(Image sets with object changes)
------------------------------

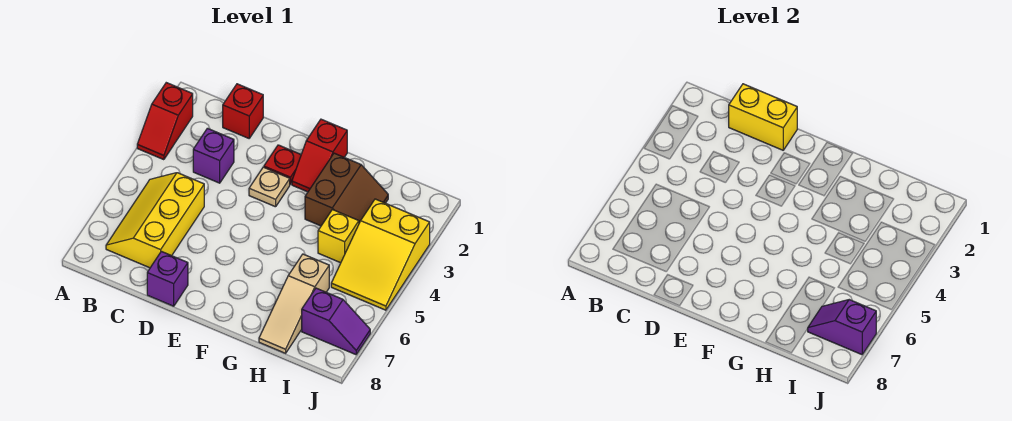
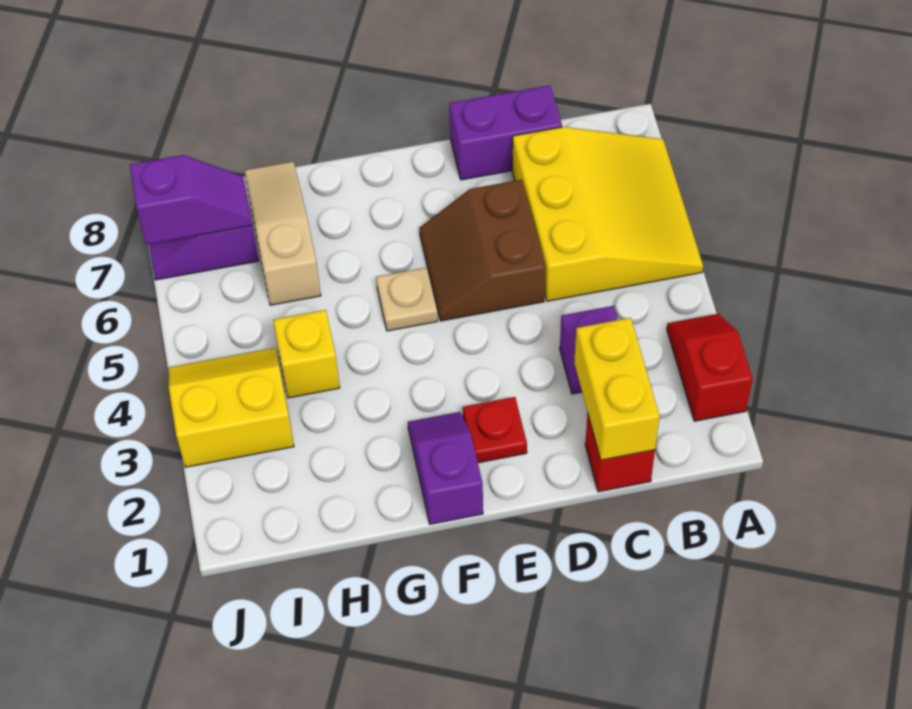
yellow slope B5:C7 level 1 top C -> yellow slope A5:C7 level 1 top C
yellow brick C1:D1 level 2 -> yellow brick C1:C2 level 2
purple brick D8 level 1 -> purple brick C8:D8 level 1
tan plate E3 level 1 -> tan plate F5 level 1
red slope F1:F2 level 1 top 1 -> purple slope F1:F2 level 1 top 1
brown slope G2:H3 level 1 top G -> brown slope D5:E6 level 1 top D
yellow slope I3:J5 level 1 top 3 -> yellow slope I3:J4 level 1 top 3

------------------------------

[Exercise directions]: What you write should match, character for character, the lines from the one with "yellow brick C1:D1" to the end of the data, both included.

[Answer space]:
yellow brick C1:D1 level 2 -> yellow brick C1:C2 level 2
purple brick D8 level 1 -> purple brick C8:D8 level 1
tan plate E3 level 1 -> tan plate F5 level 1
red slope F1:F2 level 1 top 1 -> purple slope F1:F2 level 1 top 1
brown slope G2:H3 level 1 top G -> brown slope D5:E6 level 1 top D
yellow slope I3:J5 level 1 top 3 -> yellow slope I3:J4 level 1 top 3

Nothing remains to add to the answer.